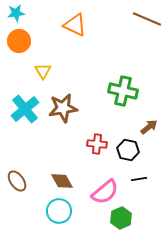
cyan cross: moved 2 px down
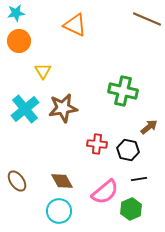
green hexagon: moved 10 px right, 9 px up
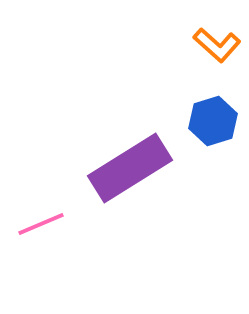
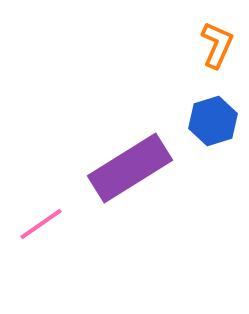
orange L-shape: rotated 108 degrees counterclockwise
pink line: rotated 12 degrees counterclockwise
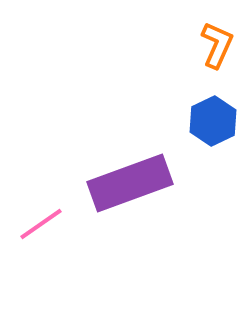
blue hexagon: rotated 9 degrees counterclockwise
purple rectangle: moved 15 px down; rotated 12 degrees clockwise
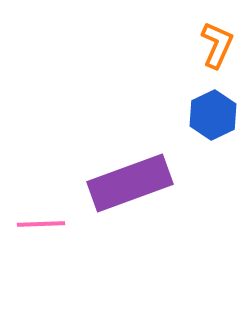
blue hexagon: moved 6 px up
pink line: rotated 33 degrees clockwise
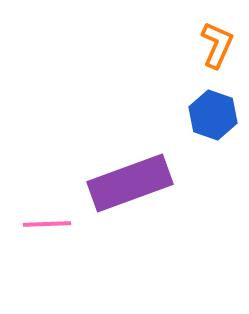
blue hexagon: rotated 15 degrees counterclockwise
pink line: moved 6 px right
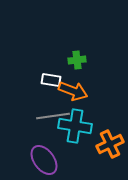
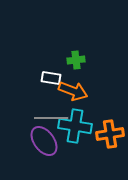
green cross: moved 1 px left
white rectangle: moved 2 px up
gray line: moved 2 px left, 2 px down; rotated 8 degrees clockwise
orange cross: moved 10 px up; rotated 16 degrees clockwise
purple ellipse: moved 19 px up
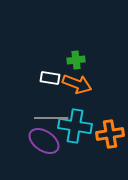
white rectangle: moved 1 px left
orange arrow: moved 4 px right, 7 px up
purple ellipse: rotated 20 degrees counterclockwise
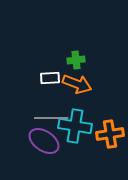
white rectangle: rotated 12 degrees counterclockwise
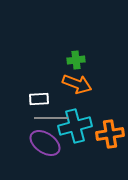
white rectangle: moved 11 px left, 21 px down
cyan cross: rotated 24 degrees counterclockwise
purple ellipse: moved 1 px right, 2 px down
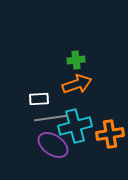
orange arrow: rotated 40 degrees counterclockwise
gray line: rotated 8 degrees counterclockwise
purple ellipse: moved 8 px right, 2 px down
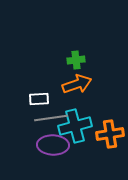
purple ellipse: rotated 32 degrees counterclockwise
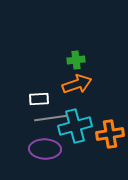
purple ellipse: moved 8 px left, 4 px down
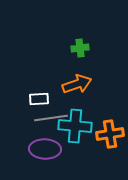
green cross: moved 4 px right, 12 px up
cyan cross: rotated 20 degrees clockwise
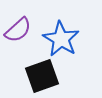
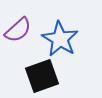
blue star: moved 1 px left
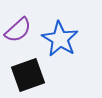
black square: moved 14 px left, 1 px up
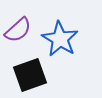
black square: moved 2 px right
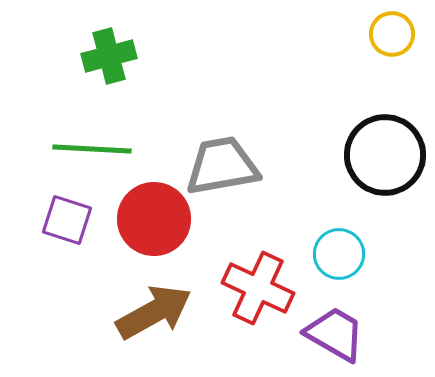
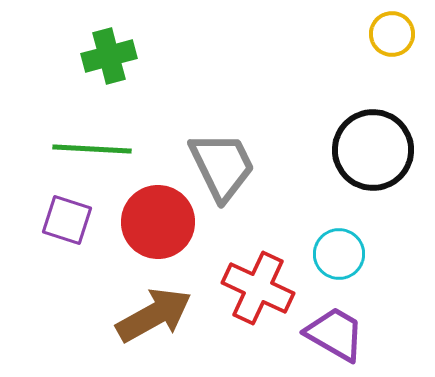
black circle: moved 12 px left, 5 px up
gray trapezoid: rotated 74 degrees clockwise
red circle: moved 4 px right, 3 px down
brown arrow: moved 3 px down
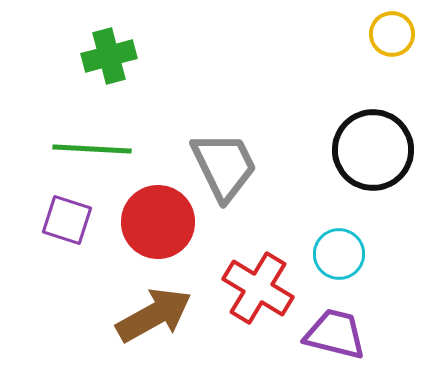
gray trapezoid: moved 2 px right
red cross: rotated 6 degrees clockwise
purple trapezoid: rotated 16 degrees counterclockwise
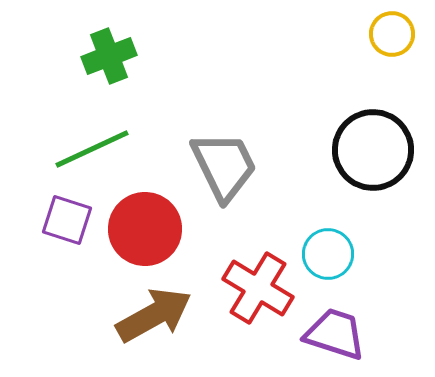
green cross: rotated 6 degrees counterclockwise
green line: rotated 28 degrees counterclockwise
red circle: moved 13 px left, 7 px down
cyan circle: moved 11 px left
purple trapezoid: rotated 4 degrees clockwise
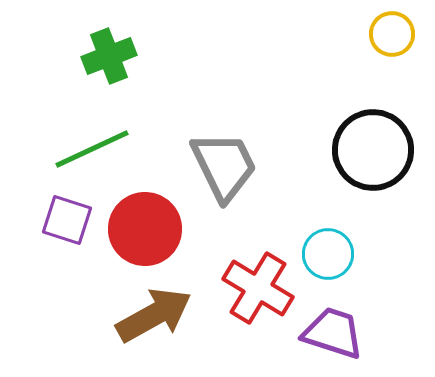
purple trapezoid: moved 2 px left, 1 px up
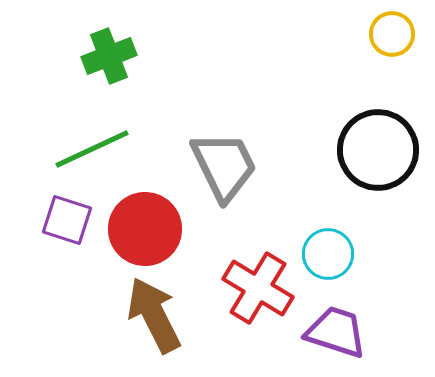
black circle: moved 5 px right
brown arrow: rotated 88 degrees counterclockwise
purple trapezoid: moved 3 px right, 1 px up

§ §

Reproduce verbatim every line of the records above that describes a movement or rotation, omitting the pictures from your answer.

Correct answer
cyan cross: moved 2 px down
green hexagon: moved 10 px right, 9 px up
orange L-shape: rotated 108 degrees counterclockwise
pink line: rotated 12 degrees counterclockwise
blue hexagon: rotated 9 degrees counterclockwise
purple rectangle: moved 15 px down; rotated 12 degrees clockwise
blue hexagon: moved 6 px up
pink line: rotated 33 degrees clockwise
blue hexagon: rotated 15 degrees counterclockwise
pink line: moved 6 px right
green cross: moved 1 px left
white rectangle: moved 2 px up
gray line: moved 2 px left, 2 px down; rotated 8 degrees clockwise
orange cross: moved 10 px up; rotated 16 degrees clockwise
purple ellipse: moved 19 px up
white rectangle: moved 1 px left
orange arrow: moved 4 px right, 7 px up
purple ellipse: rotated 20 degrees counterclockwise
white rectangle: rotated 12 degrees counterclockwise
white rectangle: moved 11 px left, 21 px down
cyan cross: rotated 24 degrees counterclockwise
purple ellipse: moved 1 px right, 2 px down
orange arrow: rotated 40 degrees counterclockwise
gray line: rotated 8 degrees counterclockwise
purple ellipse: moved 8 px right, 2 px down
purple ellipse: rotated 32 degrees counterclockwise
purple ellipse: moved 8 px left, 4 px down
green cross: moved 4 px right, 12 px up
cyan cross: rotated 20 degrees clockwise
blue star: moved 1 px left
black square: moved 14 px left, 1 px up
black square: moved 2 px right
black circle: moved 12 px left, 5 px up
gray trapezoid: rotated 74 degrees clockwise
red circle: moved 4 px right, 3 px down
brown arrow: moved 3 px down
gray trapezoid: moved 2 px right
red cross: rotated 6 degrees clockwise
purple trapezoid: rotated 16 degrees counterclockwise
green cross: rotated 6 degrees counterclockwise
green line: rotated 28 degrees counterclockwise
red circle: moved 13 px left, 7 px down
cyan circle: moved 11 px left
purple trapezoid: rotated 4 degrees clockwise
purple trapezoid: moved 2 px left, 1 px up
black circle: moved 5 px right
brown arrow: rotated 88 degrees counterclockwise
purple trapezoid: moved 3 px right, 1 px up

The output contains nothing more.